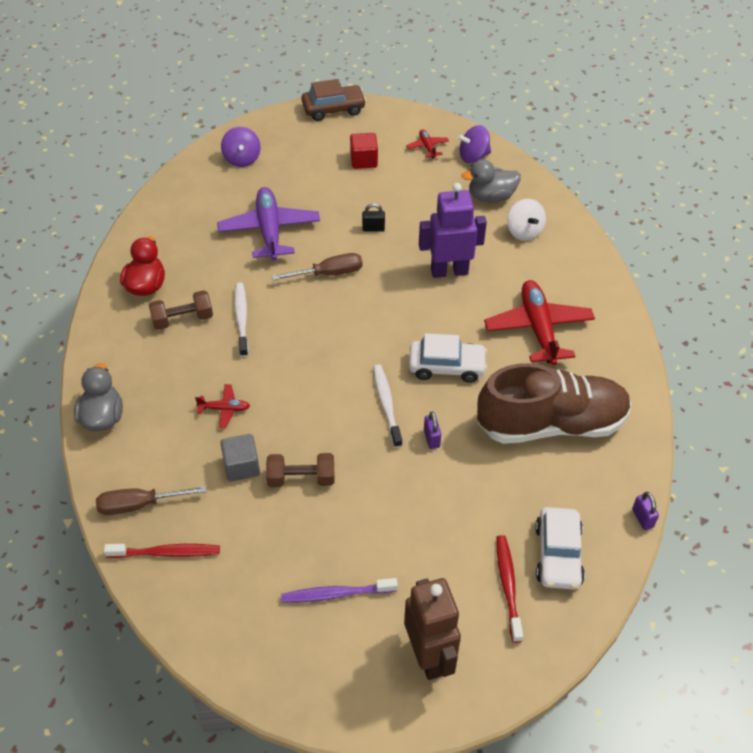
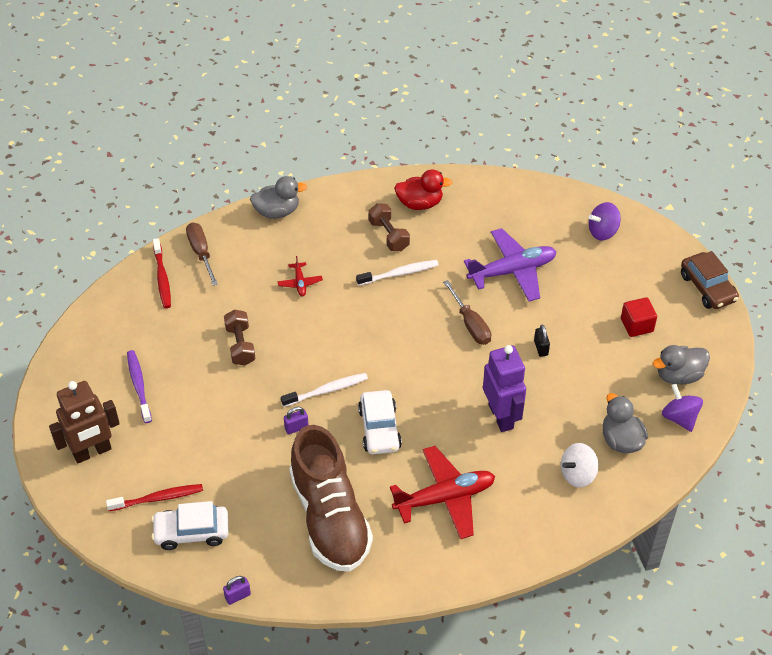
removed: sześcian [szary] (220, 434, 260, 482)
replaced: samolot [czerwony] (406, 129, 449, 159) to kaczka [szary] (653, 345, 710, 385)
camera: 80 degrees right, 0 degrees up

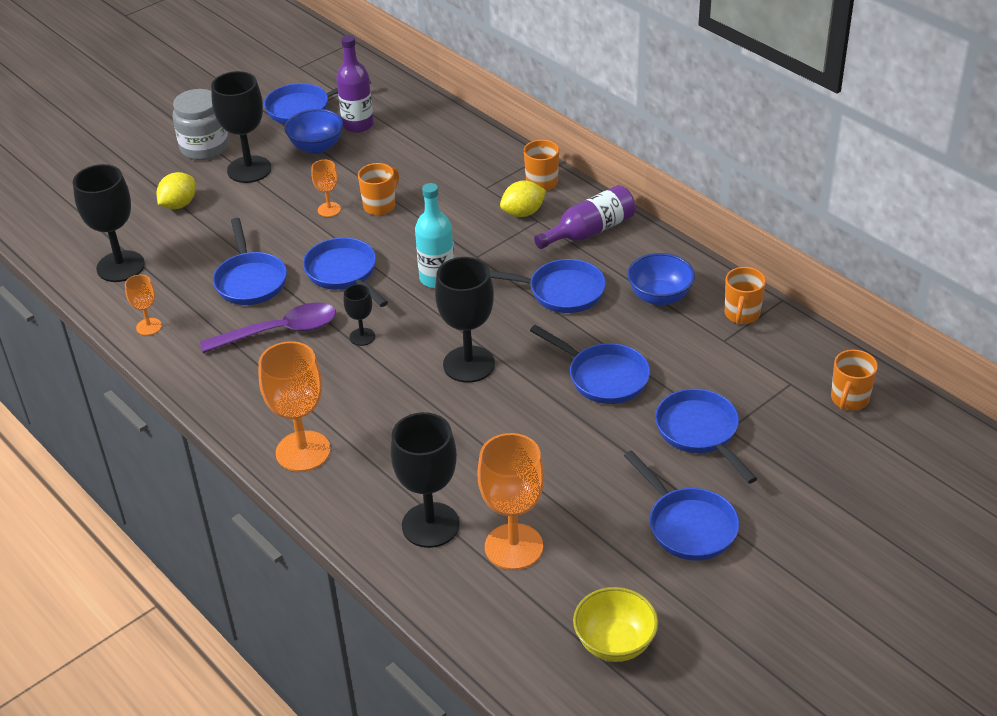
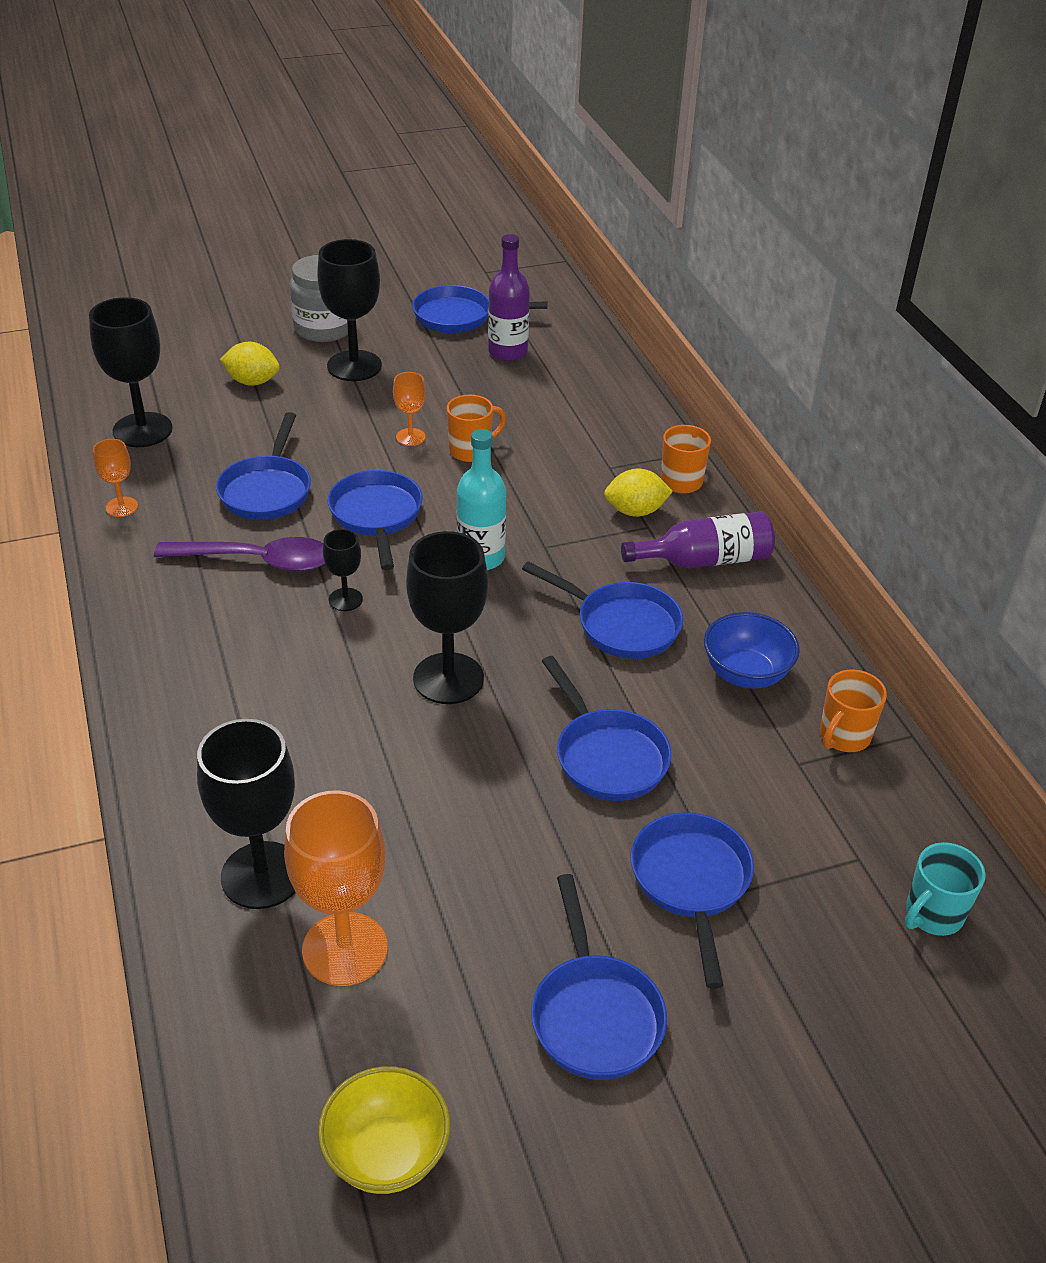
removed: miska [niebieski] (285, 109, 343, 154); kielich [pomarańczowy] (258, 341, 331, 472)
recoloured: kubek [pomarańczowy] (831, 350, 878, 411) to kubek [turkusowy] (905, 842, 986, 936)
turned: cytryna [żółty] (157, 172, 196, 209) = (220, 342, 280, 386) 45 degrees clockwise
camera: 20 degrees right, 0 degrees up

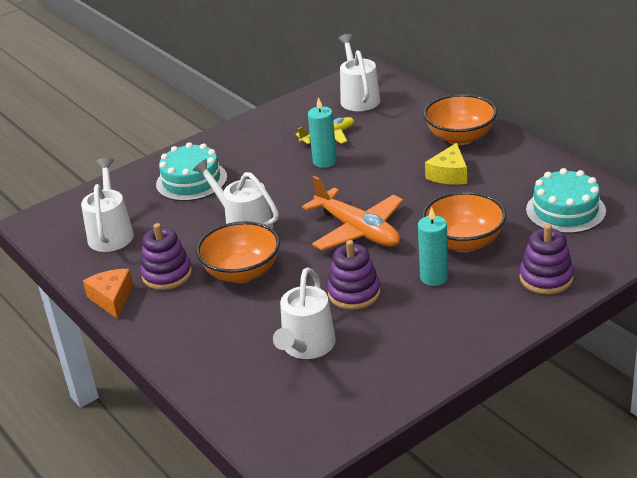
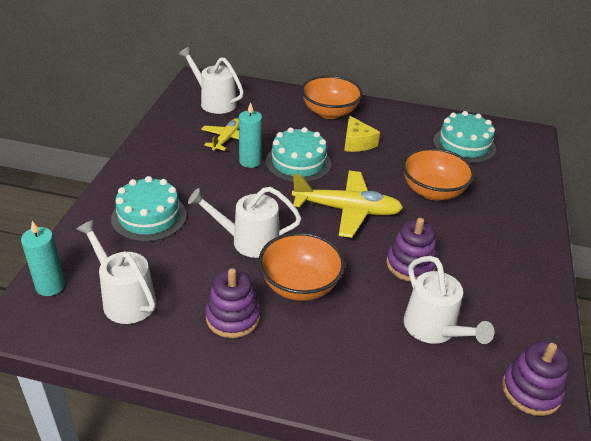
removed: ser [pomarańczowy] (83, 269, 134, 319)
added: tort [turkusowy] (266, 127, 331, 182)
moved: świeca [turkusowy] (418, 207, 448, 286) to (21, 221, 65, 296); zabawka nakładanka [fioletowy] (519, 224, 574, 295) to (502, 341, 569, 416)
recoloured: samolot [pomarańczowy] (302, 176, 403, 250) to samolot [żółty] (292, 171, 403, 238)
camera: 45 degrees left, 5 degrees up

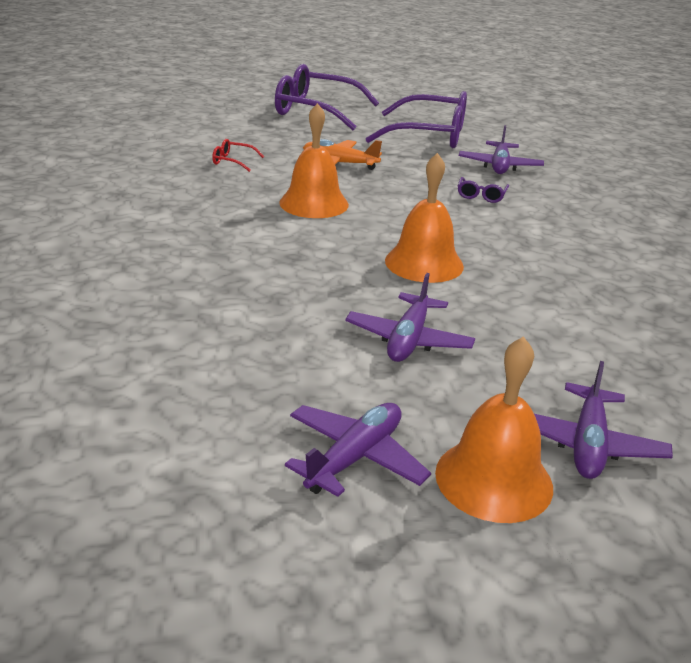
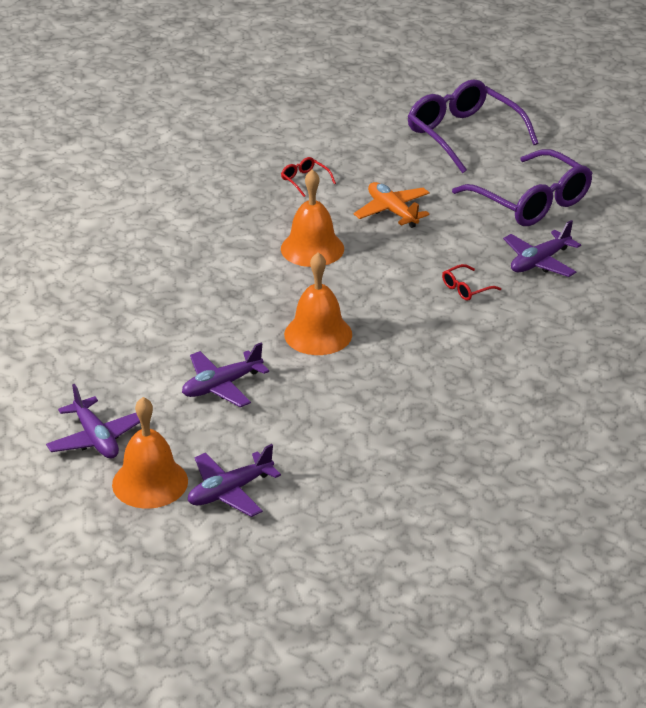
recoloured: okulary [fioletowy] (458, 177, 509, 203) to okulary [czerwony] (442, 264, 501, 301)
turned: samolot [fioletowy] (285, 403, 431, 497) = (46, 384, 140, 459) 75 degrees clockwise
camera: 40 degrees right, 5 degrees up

● Exercise description
Exactly the lines from the top of the listing through the line with "replaced: samolot [czerwony]", and no pictures, should be printed.

● Solved exercise
removed: sześcian [szary] (220, 434, 260, 482)
replaced: samolot [czerwony] (406, 129, 449, 159) to kaczka [szary] (653, 345, 710, 385)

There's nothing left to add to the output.